[Coordinate-based change listings]
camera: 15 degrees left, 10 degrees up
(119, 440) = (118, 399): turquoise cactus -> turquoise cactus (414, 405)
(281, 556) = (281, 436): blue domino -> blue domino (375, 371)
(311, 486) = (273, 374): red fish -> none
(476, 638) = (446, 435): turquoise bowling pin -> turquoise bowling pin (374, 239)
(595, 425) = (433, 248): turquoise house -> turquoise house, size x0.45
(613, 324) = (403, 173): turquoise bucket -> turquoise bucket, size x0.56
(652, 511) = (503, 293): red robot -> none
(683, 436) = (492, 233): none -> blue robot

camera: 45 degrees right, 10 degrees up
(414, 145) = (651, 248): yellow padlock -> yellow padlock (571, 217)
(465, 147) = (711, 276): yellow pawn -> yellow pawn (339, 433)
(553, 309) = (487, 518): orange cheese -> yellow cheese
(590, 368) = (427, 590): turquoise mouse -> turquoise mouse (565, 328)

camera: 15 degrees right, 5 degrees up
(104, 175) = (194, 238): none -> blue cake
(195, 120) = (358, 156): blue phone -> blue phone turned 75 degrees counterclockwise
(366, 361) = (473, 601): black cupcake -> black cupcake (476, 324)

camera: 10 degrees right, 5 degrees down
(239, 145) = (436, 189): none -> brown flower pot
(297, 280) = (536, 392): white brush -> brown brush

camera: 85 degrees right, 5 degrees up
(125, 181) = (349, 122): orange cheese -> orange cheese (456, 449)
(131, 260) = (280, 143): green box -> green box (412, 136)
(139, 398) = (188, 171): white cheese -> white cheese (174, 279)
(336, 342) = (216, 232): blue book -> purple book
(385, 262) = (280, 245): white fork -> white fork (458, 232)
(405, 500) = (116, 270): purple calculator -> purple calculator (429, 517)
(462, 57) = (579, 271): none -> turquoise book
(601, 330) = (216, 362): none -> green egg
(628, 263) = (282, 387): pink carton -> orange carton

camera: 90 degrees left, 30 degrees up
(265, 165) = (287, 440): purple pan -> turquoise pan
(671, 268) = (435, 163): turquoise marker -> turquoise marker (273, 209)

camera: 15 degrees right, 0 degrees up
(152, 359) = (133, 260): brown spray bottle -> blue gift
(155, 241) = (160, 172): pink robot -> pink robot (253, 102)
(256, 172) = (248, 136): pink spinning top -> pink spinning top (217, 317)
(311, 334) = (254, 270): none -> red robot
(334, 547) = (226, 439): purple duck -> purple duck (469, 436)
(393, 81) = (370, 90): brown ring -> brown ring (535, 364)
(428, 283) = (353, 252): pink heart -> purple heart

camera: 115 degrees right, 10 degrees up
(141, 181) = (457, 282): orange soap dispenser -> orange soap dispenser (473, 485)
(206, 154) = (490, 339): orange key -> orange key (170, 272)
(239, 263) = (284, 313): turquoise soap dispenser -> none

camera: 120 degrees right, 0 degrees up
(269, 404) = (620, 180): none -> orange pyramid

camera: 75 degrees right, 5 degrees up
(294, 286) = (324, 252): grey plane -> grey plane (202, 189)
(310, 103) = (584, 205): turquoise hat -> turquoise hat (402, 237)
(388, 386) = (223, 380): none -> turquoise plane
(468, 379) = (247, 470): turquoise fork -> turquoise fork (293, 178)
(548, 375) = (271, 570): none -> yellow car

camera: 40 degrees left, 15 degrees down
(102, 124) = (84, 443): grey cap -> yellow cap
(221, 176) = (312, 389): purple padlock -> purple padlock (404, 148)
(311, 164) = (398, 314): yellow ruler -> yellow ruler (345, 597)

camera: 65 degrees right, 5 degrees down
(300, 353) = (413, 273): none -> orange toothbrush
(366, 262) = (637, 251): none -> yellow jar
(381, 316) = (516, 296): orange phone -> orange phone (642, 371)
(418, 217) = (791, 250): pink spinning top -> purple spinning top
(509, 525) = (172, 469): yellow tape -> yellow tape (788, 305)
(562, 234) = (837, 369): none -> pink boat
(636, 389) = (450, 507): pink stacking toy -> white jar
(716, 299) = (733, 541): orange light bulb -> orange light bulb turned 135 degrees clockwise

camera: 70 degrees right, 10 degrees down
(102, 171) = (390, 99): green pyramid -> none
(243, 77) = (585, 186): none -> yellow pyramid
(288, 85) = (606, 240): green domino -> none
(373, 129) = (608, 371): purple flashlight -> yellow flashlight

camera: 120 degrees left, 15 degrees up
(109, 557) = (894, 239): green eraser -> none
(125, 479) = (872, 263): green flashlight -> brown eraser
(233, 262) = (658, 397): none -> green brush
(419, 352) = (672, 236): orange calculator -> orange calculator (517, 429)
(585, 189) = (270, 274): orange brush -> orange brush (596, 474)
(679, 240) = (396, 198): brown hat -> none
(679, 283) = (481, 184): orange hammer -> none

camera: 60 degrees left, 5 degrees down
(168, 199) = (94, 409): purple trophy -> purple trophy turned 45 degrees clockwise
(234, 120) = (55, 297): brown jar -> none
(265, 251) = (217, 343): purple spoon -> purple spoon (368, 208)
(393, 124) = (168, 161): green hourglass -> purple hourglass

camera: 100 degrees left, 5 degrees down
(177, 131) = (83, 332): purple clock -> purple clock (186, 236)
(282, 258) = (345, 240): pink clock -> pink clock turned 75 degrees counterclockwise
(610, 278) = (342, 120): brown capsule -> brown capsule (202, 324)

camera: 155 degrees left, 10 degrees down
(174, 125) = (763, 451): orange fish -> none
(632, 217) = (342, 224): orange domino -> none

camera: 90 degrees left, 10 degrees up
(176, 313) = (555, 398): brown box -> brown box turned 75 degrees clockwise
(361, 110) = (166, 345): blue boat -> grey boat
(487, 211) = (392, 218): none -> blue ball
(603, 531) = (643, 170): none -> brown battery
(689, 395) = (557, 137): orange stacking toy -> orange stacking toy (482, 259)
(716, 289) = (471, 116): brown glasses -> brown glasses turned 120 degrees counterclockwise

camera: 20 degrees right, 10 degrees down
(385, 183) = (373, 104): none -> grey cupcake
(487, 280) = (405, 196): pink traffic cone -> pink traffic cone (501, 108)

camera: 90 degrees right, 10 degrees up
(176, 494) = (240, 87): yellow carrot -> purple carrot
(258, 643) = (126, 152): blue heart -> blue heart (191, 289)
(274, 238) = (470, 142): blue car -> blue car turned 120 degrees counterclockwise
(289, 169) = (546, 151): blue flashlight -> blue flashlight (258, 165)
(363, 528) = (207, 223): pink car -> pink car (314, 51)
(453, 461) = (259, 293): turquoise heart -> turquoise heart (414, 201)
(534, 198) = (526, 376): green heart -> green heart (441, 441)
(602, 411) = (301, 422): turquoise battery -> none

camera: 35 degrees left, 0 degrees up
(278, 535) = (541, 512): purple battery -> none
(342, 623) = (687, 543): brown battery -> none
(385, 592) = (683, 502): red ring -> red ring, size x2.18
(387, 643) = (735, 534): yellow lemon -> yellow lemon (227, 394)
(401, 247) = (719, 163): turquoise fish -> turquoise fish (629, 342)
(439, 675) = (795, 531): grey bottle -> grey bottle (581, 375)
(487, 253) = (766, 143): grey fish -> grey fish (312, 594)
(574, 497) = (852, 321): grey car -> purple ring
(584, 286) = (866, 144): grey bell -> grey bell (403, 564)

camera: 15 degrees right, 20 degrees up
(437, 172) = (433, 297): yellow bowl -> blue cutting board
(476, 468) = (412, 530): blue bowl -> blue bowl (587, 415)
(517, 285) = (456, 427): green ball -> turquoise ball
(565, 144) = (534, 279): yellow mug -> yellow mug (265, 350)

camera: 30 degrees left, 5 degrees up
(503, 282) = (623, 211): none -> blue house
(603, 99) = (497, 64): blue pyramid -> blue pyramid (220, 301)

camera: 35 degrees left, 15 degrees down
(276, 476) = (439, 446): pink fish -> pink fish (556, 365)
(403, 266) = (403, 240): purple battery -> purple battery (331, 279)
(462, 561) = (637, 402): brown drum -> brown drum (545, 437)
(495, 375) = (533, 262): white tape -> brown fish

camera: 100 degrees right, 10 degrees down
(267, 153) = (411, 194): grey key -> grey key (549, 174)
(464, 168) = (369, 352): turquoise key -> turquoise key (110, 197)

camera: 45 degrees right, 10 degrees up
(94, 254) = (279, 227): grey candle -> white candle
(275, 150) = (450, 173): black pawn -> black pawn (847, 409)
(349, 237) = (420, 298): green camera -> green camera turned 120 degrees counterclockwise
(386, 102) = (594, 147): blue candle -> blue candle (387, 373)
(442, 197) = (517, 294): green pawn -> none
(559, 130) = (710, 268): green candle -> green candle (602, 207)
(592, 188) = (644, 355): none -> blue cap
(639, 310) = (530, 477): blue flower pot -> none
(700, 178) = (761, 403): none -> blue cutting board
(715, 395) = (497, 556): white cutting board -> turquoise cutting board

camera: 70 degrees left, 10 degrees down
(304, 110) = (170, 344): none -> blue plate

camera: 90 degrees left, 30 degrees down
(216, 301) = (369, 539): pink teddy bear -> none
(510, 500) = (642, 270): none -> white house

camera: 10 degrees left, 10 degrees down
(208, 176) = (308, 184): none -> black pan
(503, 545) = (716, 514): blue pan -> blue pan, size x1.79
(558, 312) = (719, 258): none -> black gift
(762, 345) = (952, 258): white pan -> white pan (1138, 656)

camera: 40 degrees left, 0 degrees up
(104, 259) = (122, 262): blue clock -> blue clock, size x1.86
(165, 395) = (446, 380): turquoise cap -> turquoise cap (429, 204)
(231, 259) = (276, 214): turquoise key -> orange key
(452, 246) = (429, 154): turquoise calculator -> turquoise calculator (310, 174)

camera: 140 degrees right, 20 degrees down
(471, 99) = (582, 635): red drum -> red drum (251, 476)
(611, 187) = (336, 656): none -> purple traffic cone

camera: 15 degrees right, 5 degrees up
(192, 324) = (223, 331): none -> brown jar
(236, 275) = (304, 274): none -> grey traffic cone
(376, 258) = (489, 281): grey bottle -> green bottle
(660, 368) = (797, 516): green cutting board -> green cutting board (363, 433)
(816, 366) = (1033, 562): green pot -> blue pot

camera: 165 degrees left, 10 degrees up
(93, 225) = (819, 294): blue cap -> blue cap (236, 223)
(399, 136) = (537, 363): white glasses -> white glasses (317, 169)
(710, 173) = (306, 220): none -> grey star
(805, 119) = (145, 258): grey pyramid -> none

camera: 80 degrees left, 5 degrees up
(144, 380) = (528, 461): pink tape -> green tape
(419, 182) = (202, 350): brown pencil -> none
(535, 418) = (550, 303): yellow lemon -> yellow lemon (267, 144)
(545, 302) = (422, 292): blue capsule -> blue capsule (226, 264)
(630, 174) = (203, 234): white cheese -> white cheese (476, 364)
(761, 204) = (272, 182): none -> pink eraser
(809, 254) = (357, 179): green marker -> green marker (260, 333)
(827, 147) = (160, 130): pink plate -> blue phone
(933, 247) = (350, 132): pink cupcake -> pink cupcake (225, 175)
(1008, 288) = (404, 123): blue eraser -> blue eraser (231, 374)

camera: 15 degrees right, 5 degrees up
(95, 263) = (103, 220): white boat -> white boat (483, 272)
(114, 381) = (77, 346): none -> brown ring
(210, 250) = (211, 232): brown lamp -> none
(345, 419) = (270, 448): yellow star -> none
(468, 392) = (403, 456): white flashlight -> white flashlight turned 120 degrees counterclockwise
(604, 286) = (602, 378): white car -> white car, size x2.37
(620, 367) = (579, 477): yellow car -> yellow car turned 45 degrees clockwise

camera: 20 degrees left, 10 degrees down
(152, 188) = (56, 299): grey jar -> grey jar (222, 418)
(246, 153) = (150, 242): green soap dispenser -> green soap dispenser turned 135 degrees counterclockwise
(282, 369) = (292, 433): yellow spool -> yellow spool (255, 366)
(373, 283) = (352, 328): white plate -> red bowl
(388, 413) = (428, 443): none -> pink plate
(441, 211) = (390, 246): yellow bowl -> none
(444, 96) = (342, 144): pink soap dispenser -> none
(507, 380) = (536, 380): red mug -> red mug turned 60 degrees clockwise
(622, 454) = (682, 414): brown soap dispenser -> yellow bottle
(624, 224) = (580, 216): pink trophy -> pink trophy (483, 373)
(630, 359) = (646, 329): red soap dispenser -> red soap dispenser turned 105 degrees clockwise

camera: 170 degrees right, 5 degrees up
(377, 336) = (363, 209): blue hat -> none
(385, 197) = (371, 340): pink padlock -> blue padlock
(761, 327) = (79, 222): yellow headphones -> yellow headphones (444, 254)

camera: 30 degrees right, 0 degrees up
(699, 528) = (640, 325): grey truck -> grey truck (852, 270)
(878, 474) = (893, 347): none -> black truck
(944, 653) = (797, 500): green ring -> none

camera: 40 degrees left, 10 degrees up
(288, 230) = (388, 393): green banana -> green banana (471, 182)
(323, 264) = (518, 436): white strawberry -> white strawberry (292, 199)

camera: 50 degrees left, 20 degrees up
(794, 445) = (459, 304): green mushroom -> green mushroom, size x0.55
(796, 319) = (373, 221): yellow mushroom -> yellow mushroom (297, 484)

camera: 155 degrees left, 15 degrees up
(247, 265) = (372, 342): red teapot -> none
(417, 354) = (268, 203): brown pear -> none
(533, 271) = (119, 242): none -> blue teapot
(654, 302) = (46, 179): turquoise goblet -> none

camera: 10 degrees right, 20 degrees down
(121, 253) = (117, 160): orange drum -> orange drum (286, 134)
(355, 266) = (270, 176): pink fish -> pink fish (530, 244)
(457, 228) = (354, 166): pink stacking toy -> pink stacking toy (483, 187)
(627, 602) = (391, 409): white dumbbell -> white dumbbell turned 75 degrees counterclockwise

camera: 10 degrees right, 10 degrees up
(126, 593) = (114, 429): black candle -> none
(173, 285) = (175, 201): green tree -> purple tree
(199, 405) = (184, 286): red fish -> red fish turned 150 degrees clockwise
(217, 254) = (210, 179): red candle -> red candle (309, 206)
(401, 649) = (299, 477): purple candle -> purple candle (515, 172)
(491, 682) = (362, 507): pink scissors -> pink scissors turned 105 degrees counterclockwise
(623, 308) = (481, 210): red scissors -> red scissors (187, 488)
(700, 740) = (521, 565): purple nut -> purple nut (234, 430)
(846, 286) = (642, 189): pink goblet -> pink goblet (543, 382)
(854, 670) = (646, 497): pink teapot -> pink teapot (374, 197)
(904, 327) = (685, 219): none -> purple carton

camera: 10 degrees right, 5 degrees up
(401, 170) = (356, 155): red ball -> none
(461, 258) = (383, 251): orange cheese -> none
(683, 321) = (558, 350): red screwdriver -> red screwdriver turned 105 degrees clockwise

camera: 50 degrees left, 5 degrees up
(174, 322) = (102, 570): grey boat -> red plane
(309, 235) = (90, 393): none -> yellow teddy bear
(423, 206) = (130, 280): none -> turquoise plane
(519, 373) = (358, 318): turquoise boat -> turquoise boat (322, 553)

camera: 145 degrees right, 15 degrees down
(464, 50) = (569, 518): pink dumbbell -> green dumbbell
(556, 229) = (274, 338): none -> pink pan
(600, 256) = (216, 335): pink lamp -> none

Problem -> From the entries above, copy each line holding "board".

Answer space ->
(437, 172) = (433, 297): yellow bowl -> blue cutting board
(700, 178) = (761, 403): none -> blue cutting board
(715, 395) = (497, 556): white cutting board -> turquoise cutting board
(660, 368) = (797, 516): green cutting board -> green cutting board (363, 433)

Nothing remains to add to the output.